*What needs to be done*.
Within the entries below, find the portion that opens with the line containing "(437, 573) = (520, 354): yellow" and closes with the line containing "(268, 72) = (732, 233): yellow". Retype that portion exactly and only.

--------

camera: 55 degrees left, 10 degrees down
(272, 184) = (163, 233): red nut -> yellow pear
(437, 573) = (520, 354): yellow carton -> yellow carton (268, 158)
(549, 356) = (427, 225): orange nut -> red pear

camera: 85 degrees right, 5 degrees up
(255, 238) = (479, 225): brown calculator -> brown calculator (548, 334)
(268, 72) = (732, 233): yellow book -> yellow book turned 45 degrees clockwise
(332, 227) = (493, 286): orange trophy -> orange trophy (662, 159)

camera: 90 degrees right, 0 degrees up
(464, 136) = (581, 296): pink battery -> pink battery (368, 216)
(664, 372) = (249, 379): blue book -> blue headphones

--------

*Task answer*.
(437, 573) = (520, 354): yellow carton -> yellow carton (268, 158)
(549, 356) = (427, 225): orange nut -> red pear

camera: 85 degrees right, 5 degrees up
(255, 238) = (479, 225): brown calculator -> brown calculator (548, 334)
(268, 72) = (732, 233): yellow book -> yellow book turned 45 degrees clockwise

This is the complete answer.